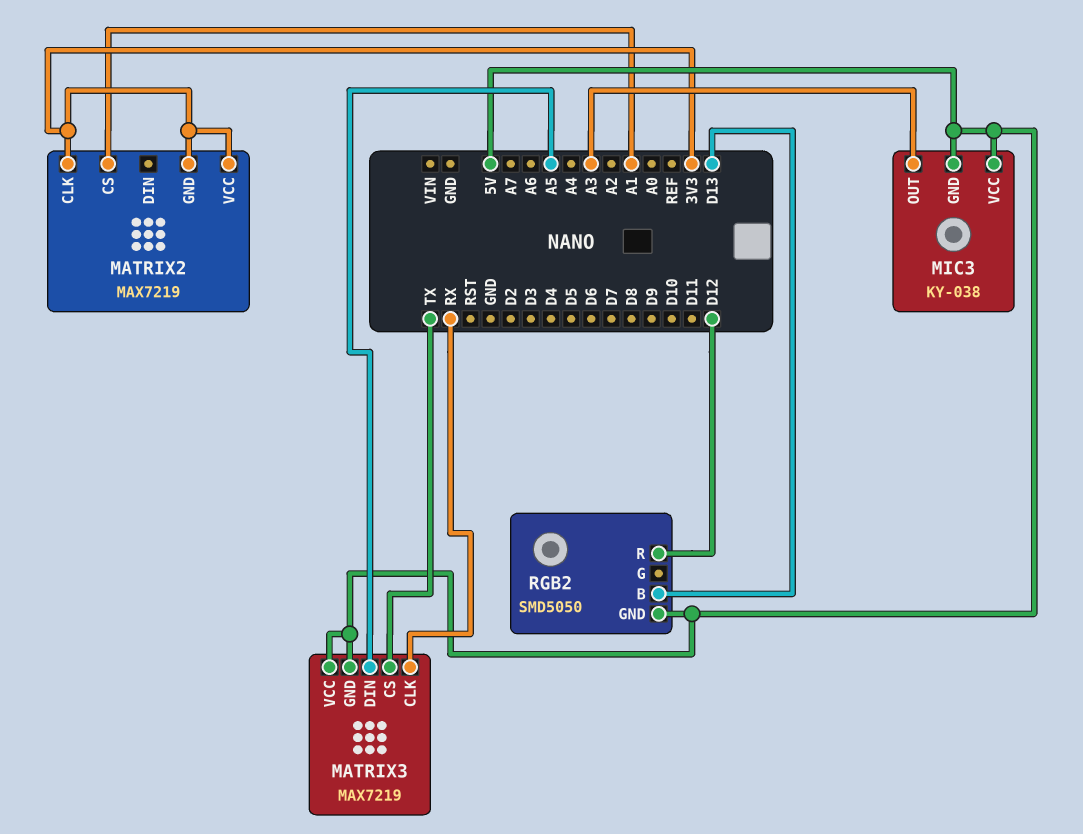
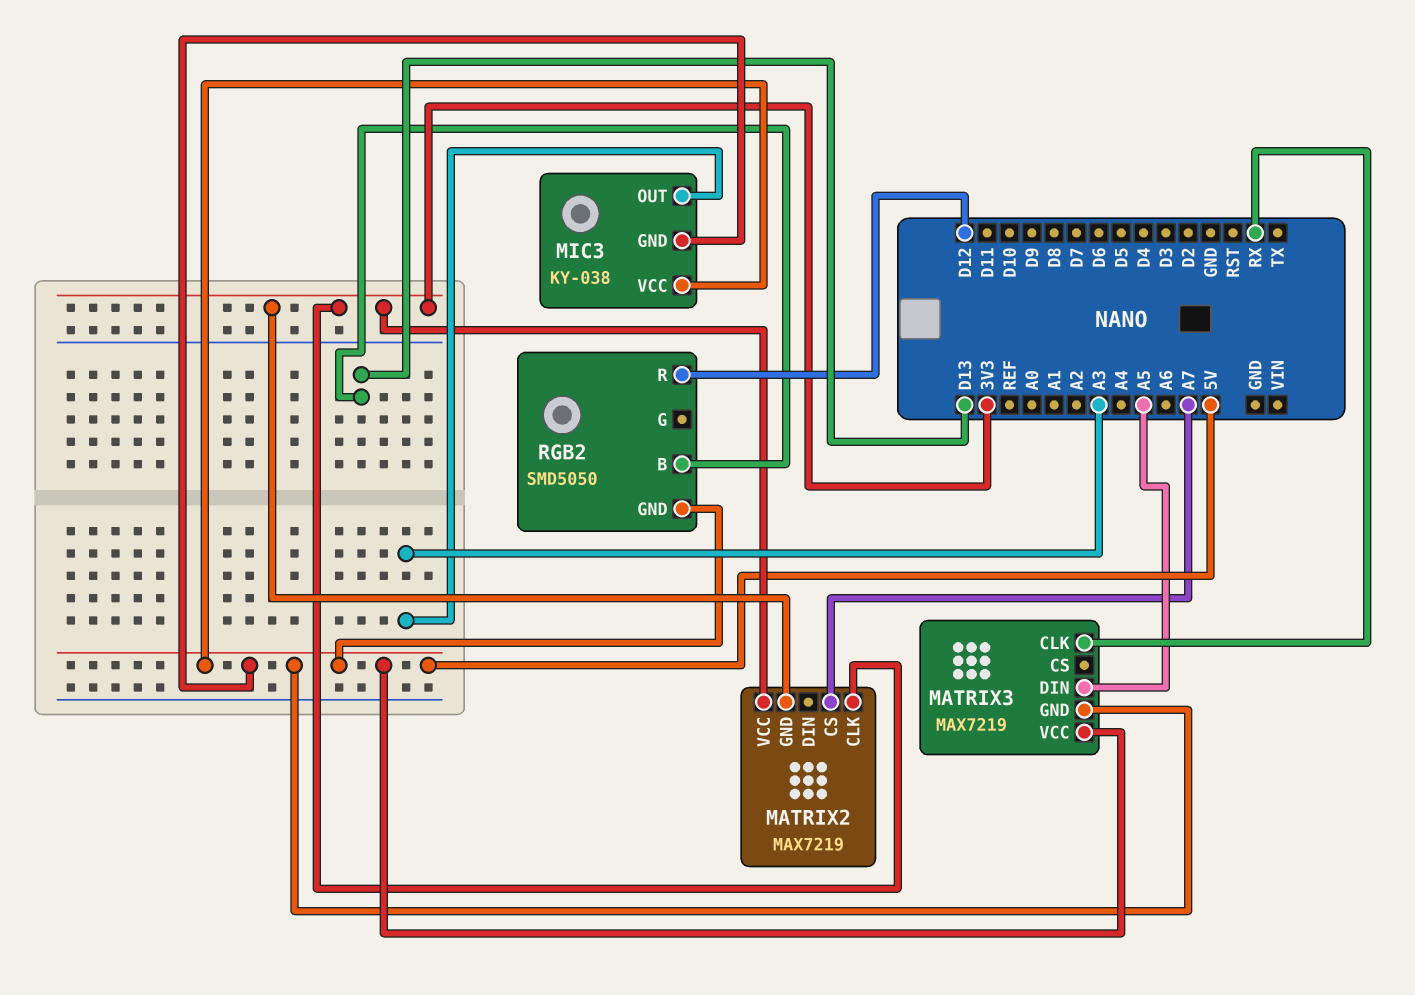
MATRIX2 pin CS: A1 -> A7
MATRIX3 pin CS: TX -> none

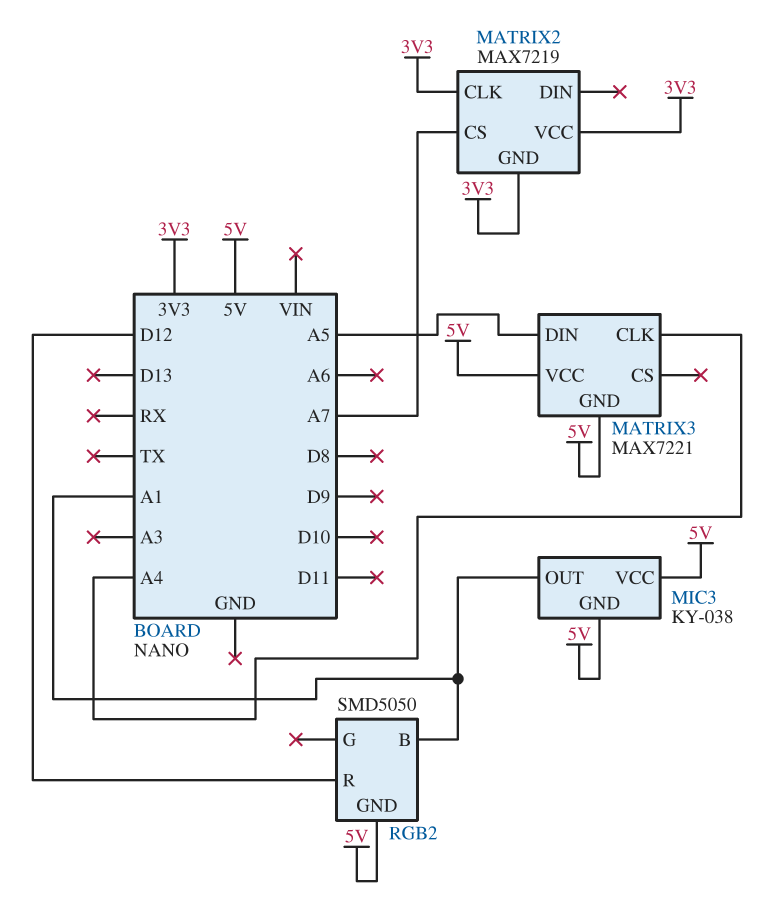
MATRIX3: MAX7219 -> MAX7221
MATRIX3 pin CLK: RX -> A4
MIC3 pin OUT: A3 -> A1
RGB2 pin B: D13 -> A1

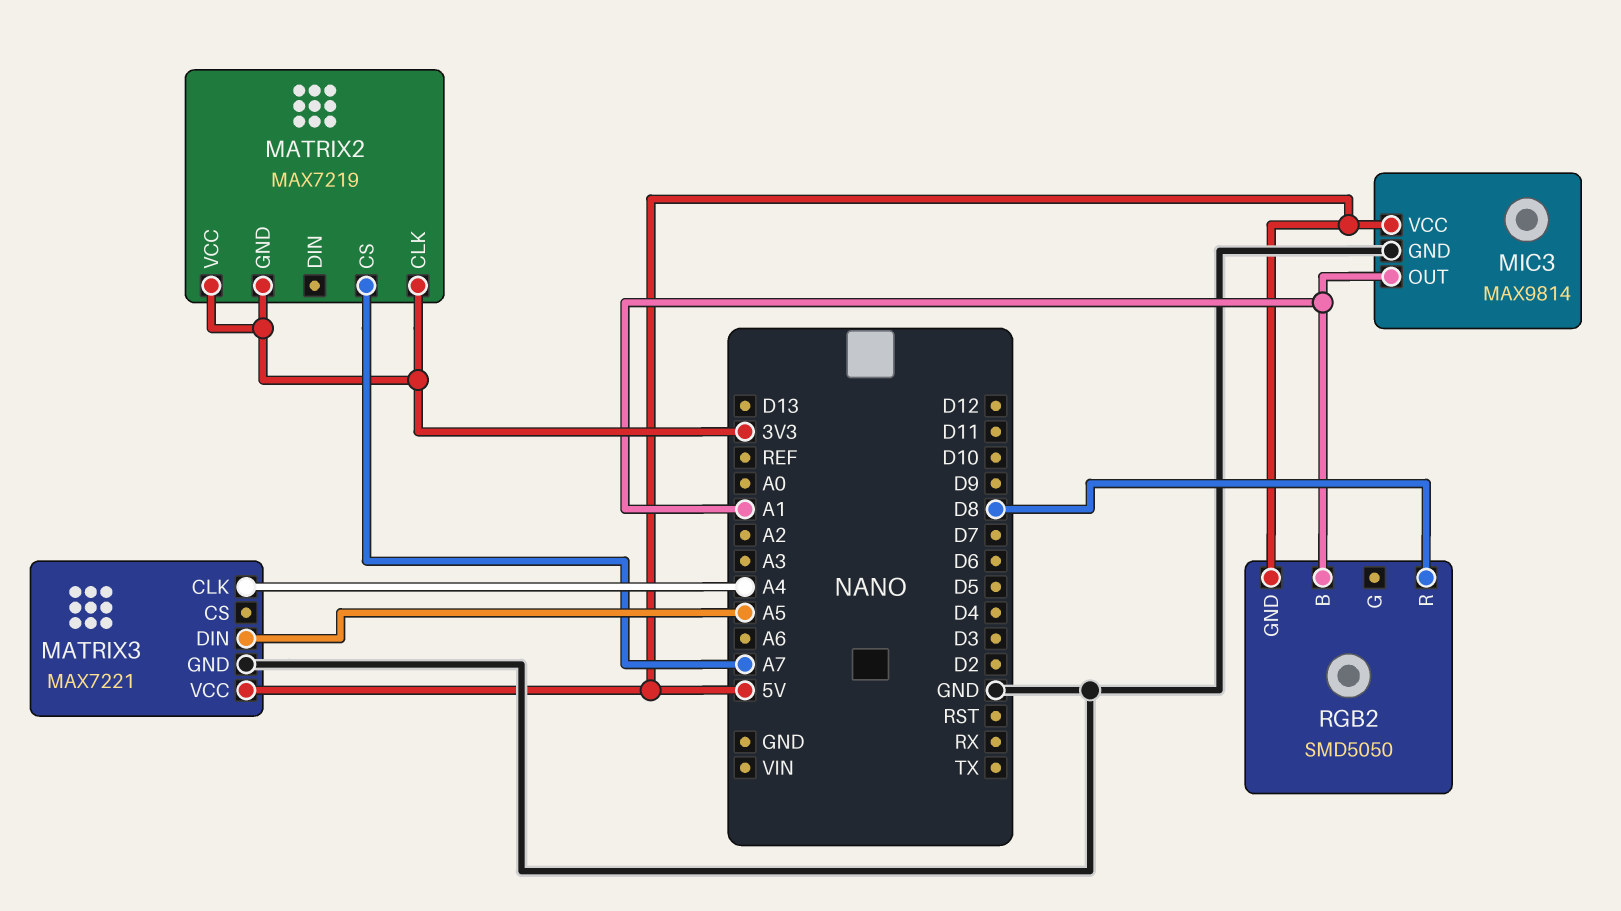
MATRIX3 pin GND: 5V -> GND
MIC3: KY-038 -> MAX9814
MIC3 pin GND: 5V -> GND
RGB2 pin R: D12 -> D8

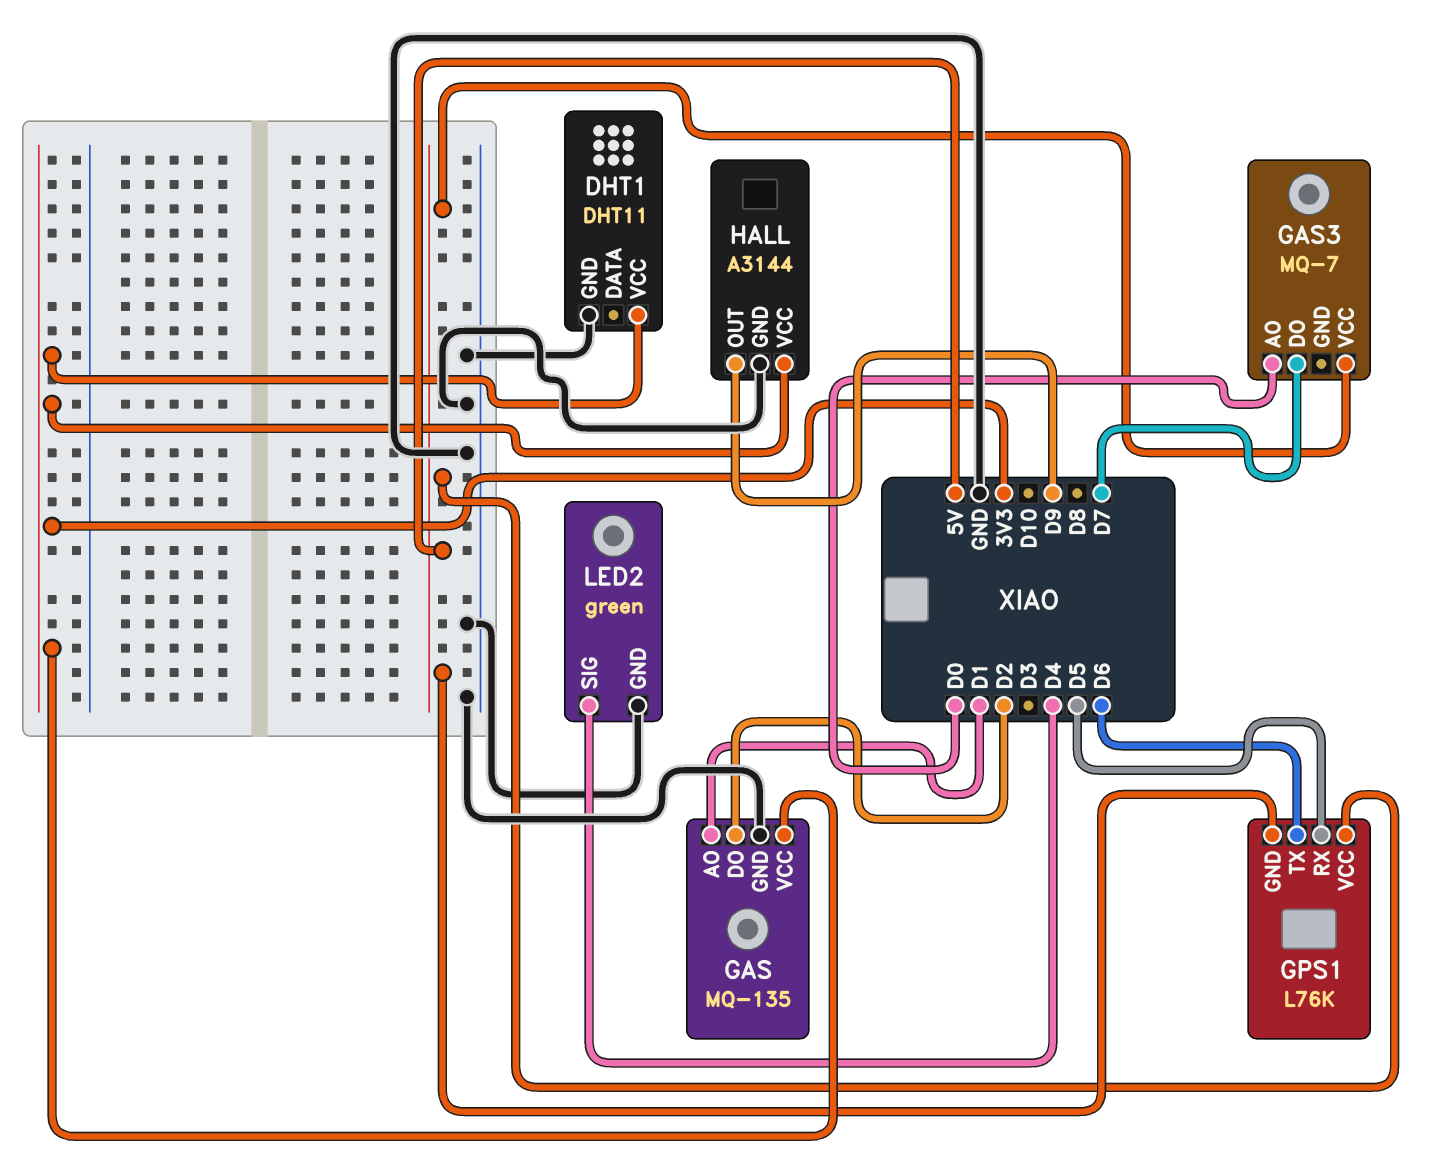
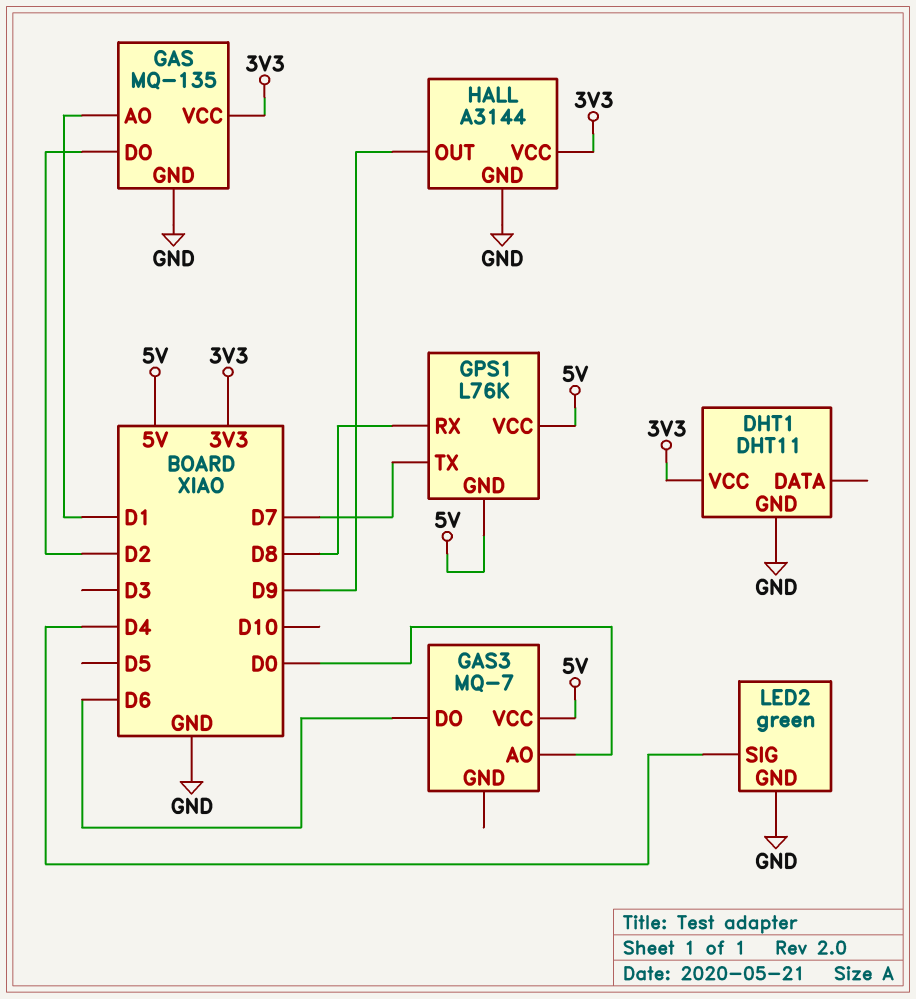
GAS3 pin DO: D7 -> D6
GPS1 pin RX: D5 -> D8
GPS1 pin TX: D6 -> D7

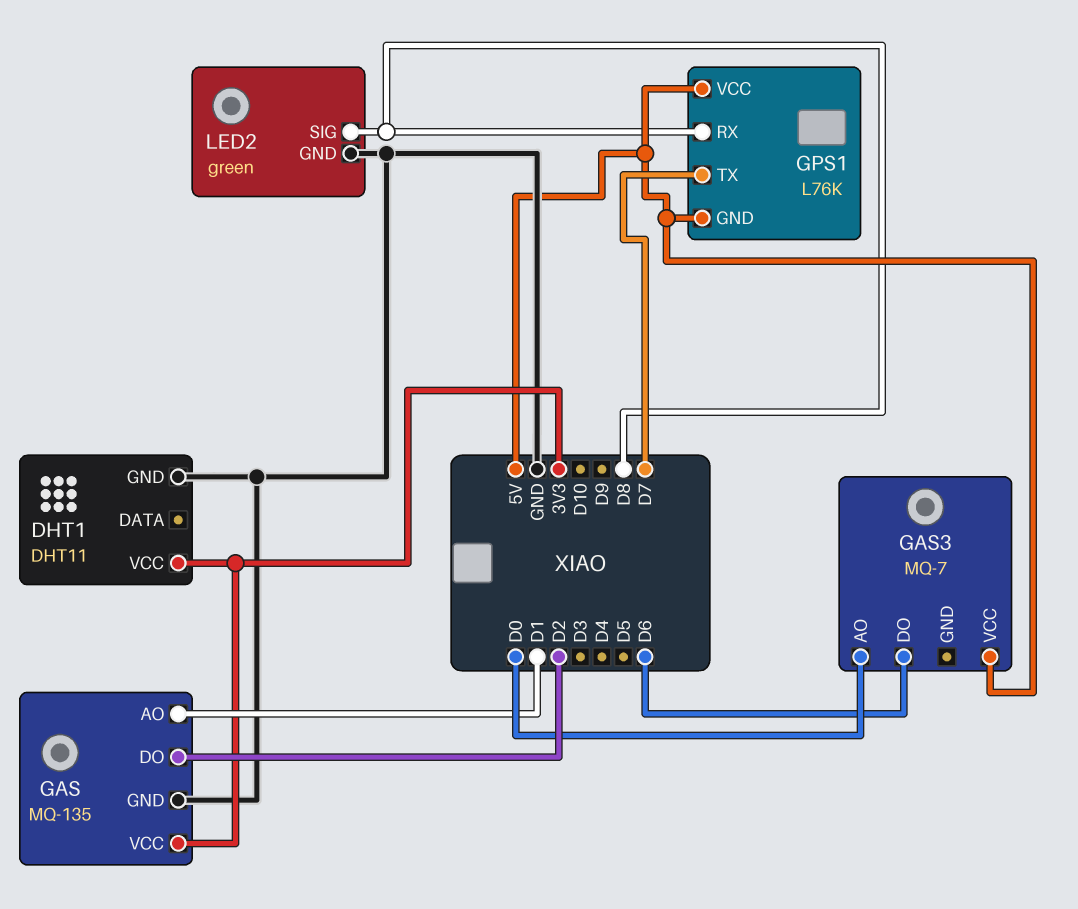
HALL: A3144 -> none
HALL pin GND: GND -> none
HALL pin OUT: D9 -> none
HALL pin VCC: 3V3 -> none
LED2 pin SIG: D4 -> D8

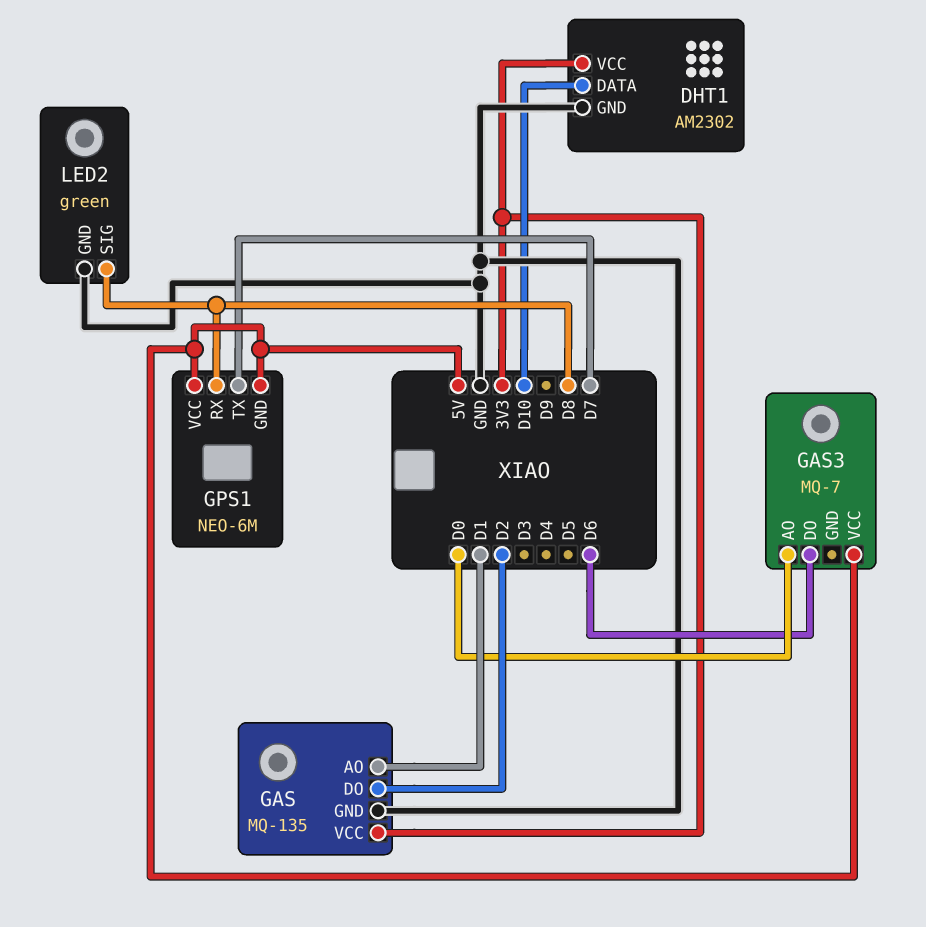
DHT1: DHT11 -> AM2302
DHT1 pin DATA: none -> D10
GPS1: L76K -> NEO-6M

▶ Task statement: Every line that contains "none" should be copied out of the data.

▶ Completed exercise:
MATRIX3 pin CS: TX -> none
HALL: A3144 -> none
HALL pin GND: GND -> none
HALL pin OUT: D9 -> none
HALL pin VCC: 3V3 -> none
DHT1 pin DATA: none -> D10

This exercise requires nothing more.